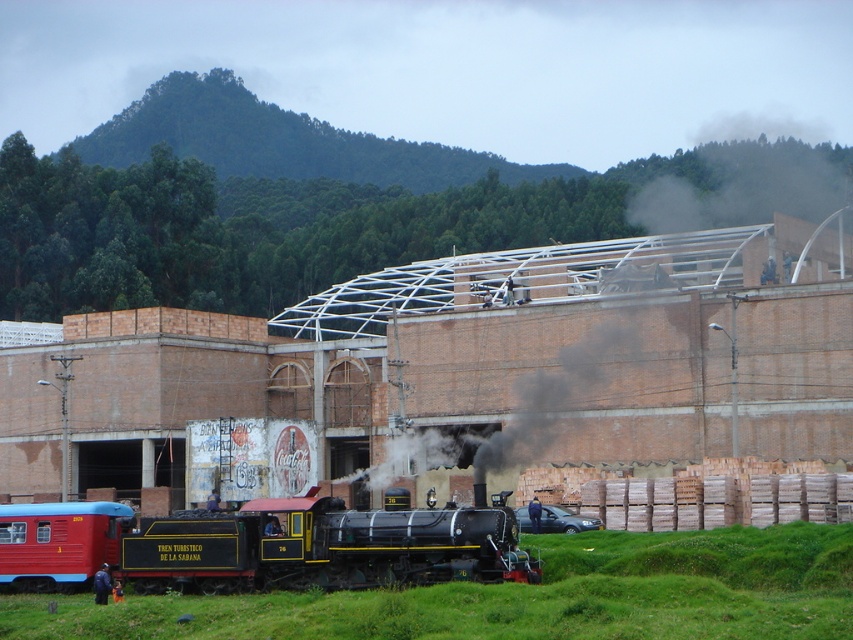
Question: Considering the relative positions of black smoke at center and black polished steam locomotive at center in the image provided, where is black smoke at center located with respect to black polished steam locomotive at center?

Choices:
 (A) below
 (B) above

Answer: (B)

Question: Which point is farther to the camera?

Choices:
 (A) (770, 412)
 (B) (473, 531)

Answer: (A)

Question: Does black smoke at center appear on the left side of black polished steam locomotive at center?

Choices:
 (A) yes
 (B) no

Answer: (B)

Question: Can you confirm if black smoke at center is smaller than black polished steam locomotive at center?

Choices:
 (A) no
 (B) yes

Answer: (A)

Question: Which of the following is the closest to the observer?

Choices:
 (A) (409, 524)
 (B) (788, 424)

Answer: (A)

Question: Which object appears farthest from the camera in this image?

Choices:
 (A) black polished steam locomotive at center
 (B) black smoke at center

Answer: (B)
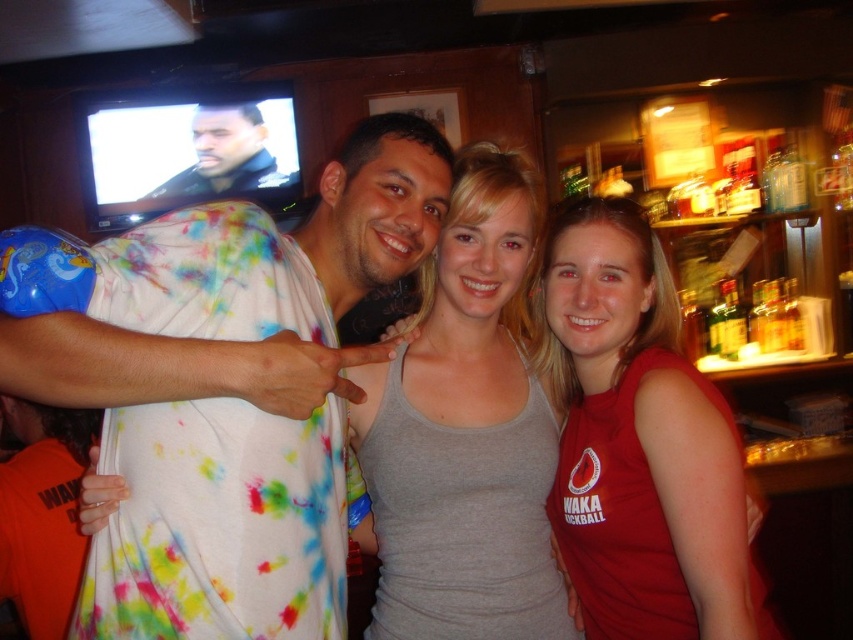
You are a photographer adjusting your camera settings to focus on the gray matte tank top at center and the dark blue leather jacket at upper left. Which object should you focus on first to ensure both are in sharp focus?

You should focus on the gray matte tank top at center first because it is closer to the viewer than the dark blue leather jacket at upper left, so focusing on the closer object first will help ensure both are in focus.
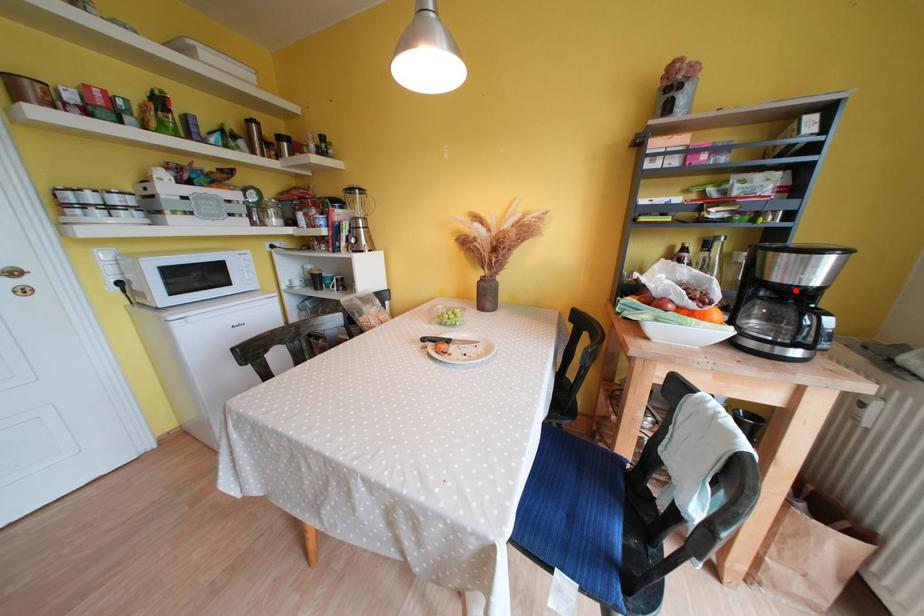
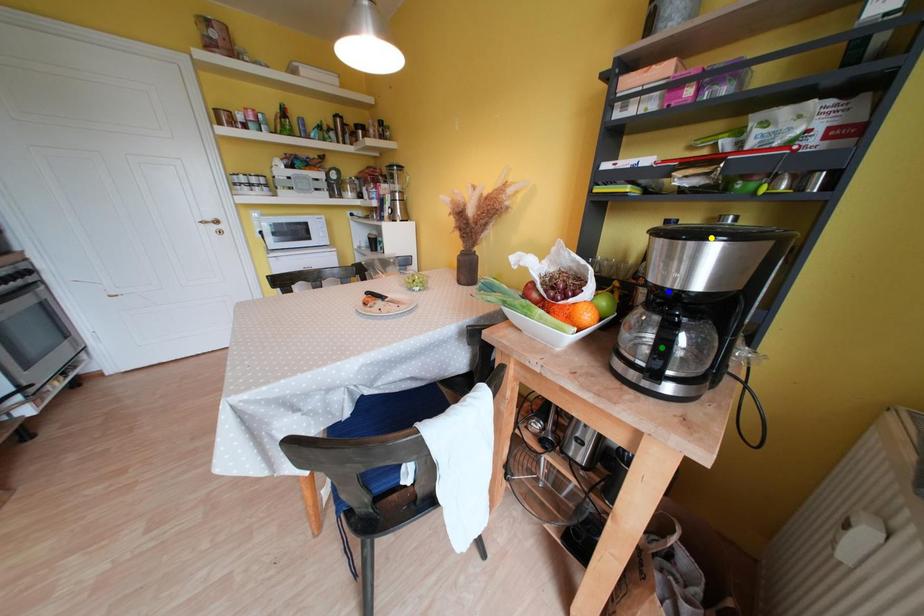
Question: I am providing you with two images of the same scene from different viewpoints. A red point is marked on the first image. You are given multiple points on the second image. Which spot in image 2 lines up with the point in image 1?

# [Work task]
Copy out the items word for word, starting at the beginning of the items and ending with the line containing "Question: Does black", both ends included. Leave out the pictures.

# [Solution]
Question: Considering the relative positions of black smoke at center and black polished steam locomotive at center in the image provided, where is black smoke at center located with respect to black polished steam locomotive at center?

Choices:
 (A) below
 (B) above

Answer: (B)

Question: Which point is farther to the camera?

Choices:
 (A) (770, 412)
 (B) (473, 531)

Answer: (A)

Question: Does black smoke at center appear on the left side of black polished steam locomotive at center?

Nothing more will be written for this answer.